* _Dataset excerpts_
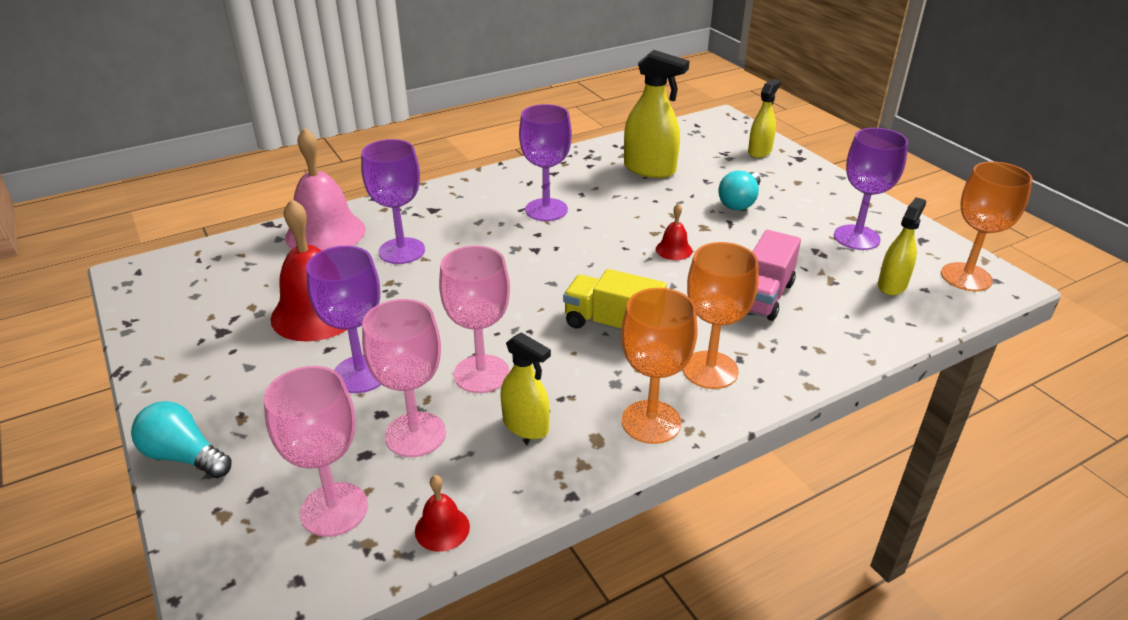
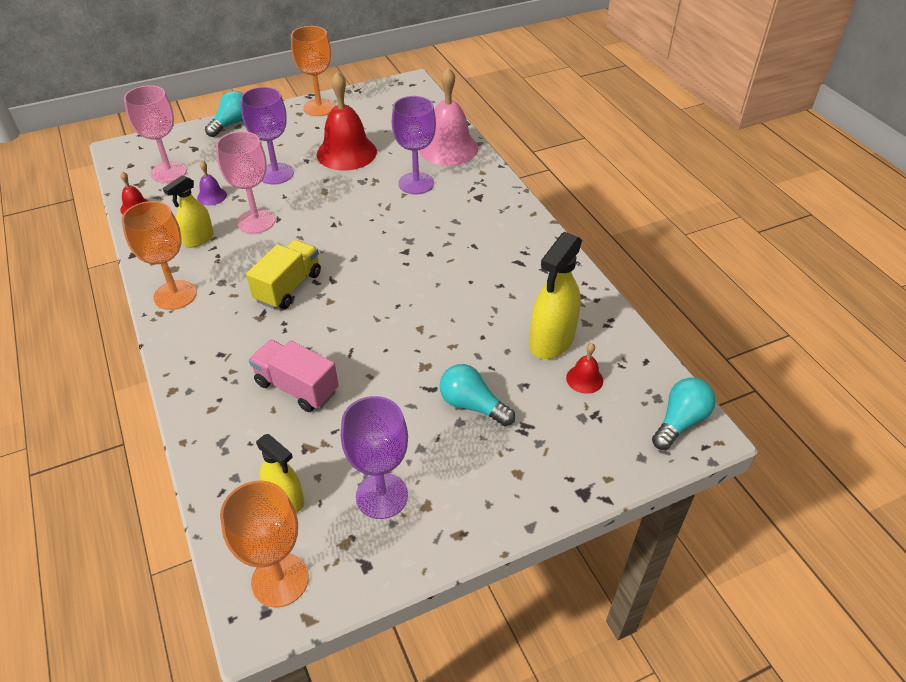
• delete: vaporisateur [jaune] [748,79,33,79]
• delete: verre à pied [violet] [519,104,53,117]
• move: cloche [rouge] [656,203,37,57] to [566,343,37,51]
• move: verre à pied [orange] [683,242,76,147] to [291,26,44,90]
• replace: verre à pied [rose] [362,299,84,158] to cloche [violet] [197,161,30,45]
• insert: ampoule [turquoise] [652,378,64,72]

* _WHAT IS EXPECTED_
Note every line of the entries in which "cloche" appears, and copy it down.

* _FINAL ANSWER_
• move: cloche [rouge] [656,203,37,57] to [566,343,37,51]
• replace: verre à pied [rose] [362,299,84,158] to cloche [violet] [197,161,30,45]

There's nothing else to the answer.